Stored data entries
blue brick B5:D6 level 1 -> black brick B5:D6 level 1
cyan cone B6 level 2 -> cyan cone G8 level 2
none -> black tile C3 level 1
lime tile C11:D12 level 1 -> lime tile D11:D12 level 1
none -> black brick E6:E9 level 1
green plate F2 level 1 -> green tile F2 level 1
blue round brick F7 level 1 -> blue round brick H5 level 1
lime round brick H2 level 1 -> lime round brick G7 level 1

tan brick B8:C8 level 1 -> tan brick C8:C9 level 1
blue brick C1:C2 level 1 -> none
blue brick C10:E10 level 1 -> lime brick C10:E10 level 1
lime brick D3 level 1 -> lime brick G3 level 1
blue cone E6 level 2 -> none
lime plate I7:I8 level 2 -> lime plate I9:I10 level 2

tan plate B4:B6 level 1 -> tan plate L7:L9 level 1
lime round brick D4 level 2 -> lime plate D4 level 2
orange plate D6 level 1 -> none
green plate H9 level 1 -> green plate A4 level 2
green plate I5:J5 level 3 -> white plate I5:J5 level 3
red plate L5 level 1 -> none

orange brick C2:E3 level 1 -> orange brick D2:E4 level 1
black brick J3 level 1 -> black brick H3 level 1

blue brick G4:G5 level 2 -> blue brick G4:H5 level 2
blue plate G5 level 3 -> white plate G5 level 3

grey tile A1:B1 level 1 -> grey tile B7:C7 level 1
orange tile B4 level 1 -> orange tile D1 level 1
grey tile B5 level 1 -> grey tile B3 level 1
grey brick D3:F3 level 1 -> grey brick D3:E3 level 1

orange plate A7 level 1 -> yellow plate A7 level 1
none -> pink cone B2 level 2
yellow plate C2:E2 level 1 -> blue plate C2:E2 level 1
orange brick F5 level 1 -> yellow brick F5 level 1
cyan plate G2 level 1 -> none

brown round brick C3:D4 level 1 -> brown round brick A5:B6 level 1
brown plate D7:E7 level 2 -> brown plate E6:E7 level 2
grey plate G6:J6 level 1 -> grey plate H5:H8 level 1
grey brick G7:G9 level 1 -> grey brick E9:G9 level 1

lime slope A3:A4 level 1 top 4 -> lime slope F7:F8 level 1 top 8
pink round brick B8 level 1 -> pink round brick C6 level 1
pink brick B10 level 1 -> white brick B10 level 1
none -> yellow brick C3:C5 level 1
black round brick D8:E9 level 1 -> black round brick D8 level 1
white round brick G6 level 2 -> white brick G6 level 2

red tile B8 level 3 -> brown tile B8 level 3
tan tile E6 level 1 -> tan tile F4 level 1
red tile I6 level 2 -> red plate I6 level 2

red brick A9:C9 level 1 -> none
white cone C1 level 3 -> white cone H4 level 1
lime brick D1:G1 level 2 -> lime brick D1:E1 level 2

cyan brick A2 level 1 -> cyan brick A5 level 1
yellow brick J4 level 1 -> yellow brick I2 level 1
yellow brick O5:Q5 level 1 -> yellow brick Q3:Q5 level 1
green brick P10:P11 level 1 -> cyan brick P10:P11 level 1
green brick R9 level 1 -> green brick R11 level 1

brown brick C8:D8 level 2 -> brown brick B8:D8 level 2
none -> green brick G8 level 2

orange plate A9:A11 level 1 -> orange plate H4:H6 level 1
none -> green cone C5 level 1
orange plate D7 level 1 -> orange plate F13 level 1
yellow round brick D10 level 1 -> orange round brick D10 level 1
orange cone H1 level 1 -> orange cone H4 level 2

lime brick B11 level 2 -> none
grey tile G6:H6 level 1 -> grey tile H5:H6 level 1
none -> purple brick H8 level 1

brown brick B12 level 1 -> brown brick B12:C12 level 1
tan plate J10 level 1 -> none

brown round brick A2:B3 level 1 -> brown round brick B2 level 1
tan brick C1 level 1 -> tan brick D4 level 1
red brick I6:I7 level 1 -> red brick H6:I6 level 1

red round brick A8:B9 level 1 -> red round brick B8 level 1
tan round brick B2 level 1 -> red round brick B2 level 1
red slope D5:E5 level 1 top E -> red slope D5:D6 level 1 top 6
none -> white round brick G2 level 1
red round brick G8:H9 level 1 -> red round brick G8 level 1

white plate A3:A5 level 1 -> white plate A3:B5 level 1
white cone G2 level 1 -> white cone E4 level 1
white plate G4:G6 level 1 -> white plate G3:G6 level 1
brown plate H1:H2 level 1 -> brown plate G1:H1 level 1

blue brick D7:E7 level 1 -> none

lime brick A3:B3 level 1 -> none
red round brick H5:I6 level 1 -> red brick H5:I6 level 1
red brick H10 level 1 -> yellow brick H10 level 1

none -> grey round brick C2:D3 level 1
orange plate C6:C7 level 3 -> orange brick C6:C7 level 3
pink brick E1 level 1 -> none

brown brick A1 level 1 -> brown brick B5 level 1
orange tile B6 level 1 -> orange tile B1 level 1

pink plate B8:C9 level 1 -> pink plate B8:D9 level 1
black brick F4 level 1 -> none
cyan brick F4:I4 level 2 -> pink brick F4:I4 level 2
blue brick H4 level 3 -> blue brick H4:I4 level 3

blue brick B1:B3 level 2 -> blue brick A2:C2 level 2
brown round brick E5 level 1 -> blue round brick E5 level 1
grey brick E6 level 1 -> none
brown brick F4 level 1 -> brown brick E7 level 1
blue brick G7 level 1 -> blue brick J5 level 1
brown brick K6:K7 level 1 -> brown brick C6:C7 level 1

### Exercise objective:
An accurate, complete transcription of the records above is needed.

### Reply:
blue brick B5:D6 level 1 -> black brick B5:D6 level 1
cyan cone B6 level 2 -> cyan cone G8 level 2
none -> black tile C3 level 1
lime tile C11:D12 level 1 -> lime tile D11:D12 level 1
none -> black brick E6:E9 level 1
green plate F2 level 1 -> green tile F2 level 1
blue round brick F7 level 1 -> blue round brick H5 level 1
lime round brick H2 level 1 -> lime round brick G7 level 1

tan brick B8:C8 level 1 -> tan brick C8:C9 level 1
blue brick C1:C2 level 1 -> none
blue brick C10:E10 level 1 -> lime brick C10:E10 level 1
lime brick D3 level 1 -> lime brick G3 level 1
blue cone E6 level 2 -> none
lime plate I7:I8 level 2 -> lime plate I9:I10 level 2

tan plate B4:B6 level 1 -> tan plate L7:L9 level 1
lime round brick D4 level 2 -> lime plate D4 level 2
orange plate D6 level 1 -> none
green plate H9 level 1 -> green plate A4 level 2
green plate I5:J5 level 3 -> white plate I5:J5 level 3
red plate L5 level 1 -> none

orange brick C2:E3 level 1 -> orange brick D2:E4 level 1
black brick J3 level 1 -> black brick H3 level 1

blue brick G4:G5 level 2 -> blue brick G4:H5 level 2
blue plate G5 level 3 -> white plate G5 level 3

grey tile A1:B1 level 1 -> grey tile B7:C7 level 1
orange tile B4 level 1 -> orange tile D1 level 1
grey tile B5 level 1 -> grey tile B3 level 1
grey brick D3:F3 level 1 -> grey brick D3:E3 level 1

orange plate A7 level 1 -> yellow plate A7 level 1
none -> pink cone B2 level 2
yellow plate C2:E2 level 1 -> blue plate C2:E2 level 1
orange brick F5 level 1 -> yellow brick F5 level 1
cyan plate G2 level 1 -> none

brown round brick C3:D4 level 1 -> brown round brick A5:B6 level 1
brown plate D7:E7 level 2 -> brown plate E6:E7 level 2
grey plate G6:J6 level 1 -> grey plate H5:H8 level 1
grey brick G7:G9 level 1 -> grey brick E9:G9 level 1

lime slope A3:A4 level 1 top 4 -> lime slope F7:F8 level 1 top 8
pink round brick B8 level 1 -> pink round brick C6 level 1
pink brick B10 level 1 -> white brick B10 level 1
none -> yellow brick C3:C5 level 1
black round brick D8:E9 level 1 -> black round brick D8 level 1
white round brick G6 level 2 -> white brick G6 level 2

red tile B8 level 3 -> brown tile B8 level 3
tan tile E6 level 1 -> tan tile F4 level 1
red tile I6 level 2 -> red plate I6 level 2

red brick A9:C9 level 1 -> none
white cone C1 level 3 -> white cone H4 level 1
lime brick D1:G1 level 2 -> lime brick D1:E1 level 2

cyan brick A2 level 1 -> cyan brick A5 level 1
yellow brick J4 level 1 -> yellow brick I2 level 1
yellow brick O5:Q5 level 1 -> yellow brick Q3:Q5 level 1
green brick P10:P11 level 1 -> cyan brick P10:P11 level 1
green brick R9 level 1 -> green brick R11 level 1

brown brick C8:D8 level 2 -> brown brick B8:D8 level 2
none -> green brick G8 level 2

orange plate A9:A11 level 1 -> orange plate H4:H6 level 1
none -> green cone C5 level 1
orange plate D7 level 1 -> orange plate F13 level 1
yellow round brick D10 level 1 -> orange round brick D10 level 1
orange cone H1 level 1 -> orange cone H4 level 2

lime brick B11 level 2 -> none
grey tile G6:H6 level 1 -> grey tile H5:H6 level 1
none -> purple brick H8 level 1

brown brick B12 level 1 -> brown brick B12:C12 level 1
tan plate J10 level 1 -> none

brown round brick A2:B3 level 1 -> brown round brick B2 level 1
tan brick C1 level 1 -> tan brick D4 level 1
red brick I6:I7 level 1 -> red brick H6:I6 level 1

red round brick A8:B9 level 1 -> red round brick B8 level 1
tan round brick B2 level 1 -> red round brick B2 level 1
red slope D5:E5 level 1 top E -> red slope D5:D6 level 1 top 6
none -> white round brick G2 level 1
red round brick G8:H9 level 1 -> red round brick G8 level 1

white plate A3:A5 level 1 -> white plate A3:B5 level 1
white cone G2 level 1 -> white cone E4 level 1
white plate G4:G6 level 1 -> white plate G3:G6 level 1
brown plate H1:H2 level 1 -> brown plate G1:H1 level 1

blue brick D7:E7 level 1 -> none

lime brick A3:B3 level 1 -> none
red round brick H5:I6 level 1 -> red brick H5:I6 level 1
red brick H10 level 1 -> yellow brick H10 level 1

none -> grey round brick C2:D3 level 1
orange plate C6:C7 level 3 -> orange brick C6:C7 level 3
pink brick E1 level 1 -> none

brown brick A1 level 1 -> brown brick B5 level 1
orange tile B6 level 1 -> orange tile B1 level 1

pink plate B8:C9 level 1 -> pink plate B8:D9 level 1
black brick F4 level 1 -> none
cyan brick F4:I4 level 2 -> pink brick F4:I4 level 2
blue brick H4 level 3 -> blue brick H4:I4 level 3

blue brick B1:B3 level 2 -> blue brick A2:C2 level 2
brown round brick E5 level 1 -> blue round brick E5 level 1
grey brick E6 level 1 -> none
brown brick F4 level 1 -> brown brick E7 level 1
blue brick G7 level 1 -> blue brick J5 level 1
brown brick K6:K7 level 1 -> brown brick C6:C7 level 1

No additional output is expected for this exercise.